▸ About this exercise
For any picture in the lines below, please leave it out and copy the rest exactly.

▸ Recorded data
Content starts
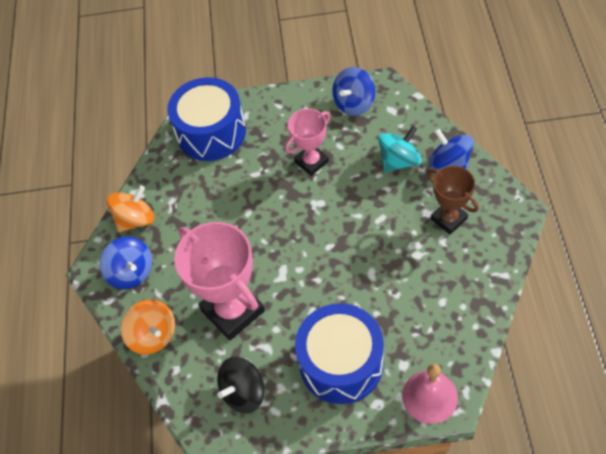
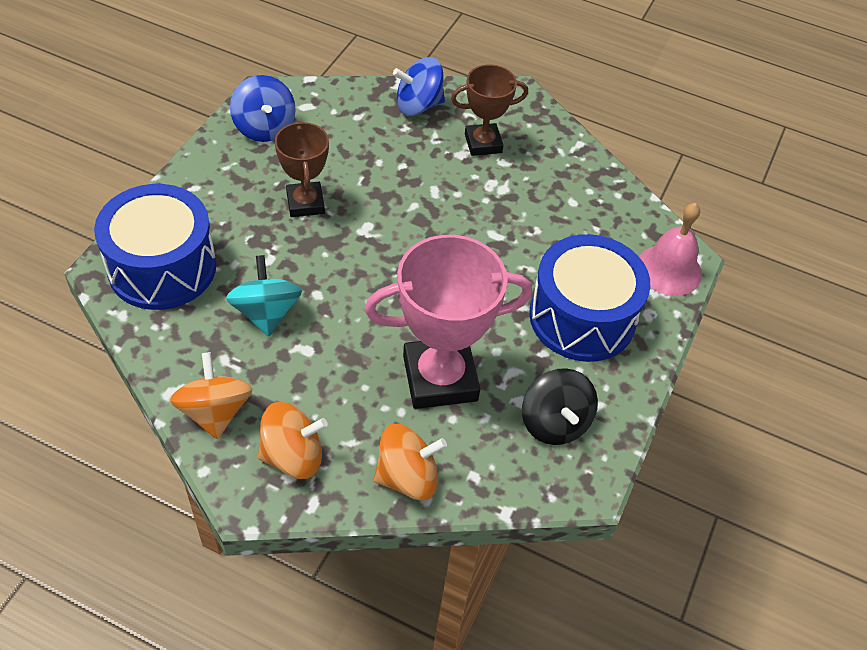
camera: 70 degrees left, 5 degrees down
(131, 272) = (293, 456): blue spinning top -> orange spinning top
(311, 162) = (305, 203): pink trophy -> brown trophy
(399, 161) = (377, 137): turquoise spinning top -> turquoise spinning top (266, 313)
Content ends
▸ Answer
camera: 70 degrees left, 5 degrees down
(131, 272) = (293, 456): blue spinning top -> orange spinning top
(311, 162) = (305, 203): pink trophy -> brown trophy
(399, 161) = (377, 137): turquoise spinning top -> turquoise spinning top (266, 313)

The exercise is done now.